Stored data:

::::

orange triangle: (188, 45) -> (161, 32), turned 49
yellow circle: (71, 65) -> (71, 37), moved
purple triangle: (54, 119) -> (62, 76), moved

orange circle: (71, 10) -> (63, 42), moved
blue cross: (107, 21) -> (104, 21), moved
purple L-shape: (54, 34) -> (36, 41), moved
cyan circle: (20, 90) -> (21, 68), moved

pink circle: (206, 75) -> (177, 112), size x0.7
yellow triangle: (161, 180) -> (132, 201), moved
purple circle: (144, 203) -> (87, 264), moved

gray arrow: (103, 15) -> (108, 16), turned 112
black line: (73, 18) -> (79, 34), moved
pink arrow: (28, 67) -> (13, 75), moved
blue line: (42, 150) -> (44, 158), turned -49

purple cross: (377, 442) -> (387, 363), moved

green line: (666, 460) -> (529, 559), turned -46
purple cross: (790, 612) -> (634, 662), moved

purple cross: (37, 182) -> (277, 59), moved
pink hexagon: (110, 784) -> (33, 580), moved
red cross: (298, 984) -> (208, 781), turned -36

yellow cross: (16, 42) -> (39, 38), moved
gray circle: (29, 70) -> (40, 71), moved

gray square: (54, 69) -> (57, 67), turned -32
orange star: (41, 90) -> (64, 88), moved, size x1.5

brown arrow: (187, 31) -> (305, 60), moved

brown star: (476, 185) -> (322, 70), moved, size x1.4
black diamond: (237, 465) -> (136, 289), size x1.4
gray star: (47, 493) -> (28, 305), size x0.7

::::

WORK REQUEST
Copy out all of the lines above exactly.

OUTPUT BELOW
orange triangle: (188, 45) -> (161, 32), turned 49
yellow circle: (71, 65) -> (71, 37), moved
purple triangle: (54, 119) -> (62, 76), moved

orange circle: (71, 10) -> (63, 42), moved
blue cross: (107, 21) -> (104, 21), moved
purple L-shape: (54, 34) -> (36, 41), moved
cyan circle: (20, 90) -> (21, 68), moved

pink circle: (206, 75) -> (177, 112), size x0.7
yellow triangle: (161, 180) -> (132, 201), moved
purple circle: (144, 203) -> (87, 264), moved

gray arrow: (103, 15) -> (108, 16), turned 112
black line: (73, 18) -> (79, 34), moved
pink arrow: (28, 67) -> (13, 75), moved
blue line: (42, 150) -> (44, 158), turned -49

purple cross: (377, 442) -> (387, 363), moved

green line: (666, 460) -> (529, 559), turned -46
purple cross: (790, 612) -> (634, 662), moved

purple cross: (37, 182) -> (277, 59), moved
pink hexagon: (110, 784) -> (33, 580), moved
red cross: (298, 984) -> (208, 781), turned -36

yellow cross: (16, 42) -> (39, 38), moved
gray circle: (29, 70) -> (40, 71), moved

gray square: (54, 69) -> (57, 67), turned -32
orange star: (41, 90) -> (64, 88), moved, size x1.5

brown arrow: (187, 31) -> (305, 60), moved

brown star: (476, 185) -> (322, 70), moved, size x1.4
black diamond: (237, 465) -> (136, 289), size x1.4
gray star: (47, 493) -> (28, 305), size x0.7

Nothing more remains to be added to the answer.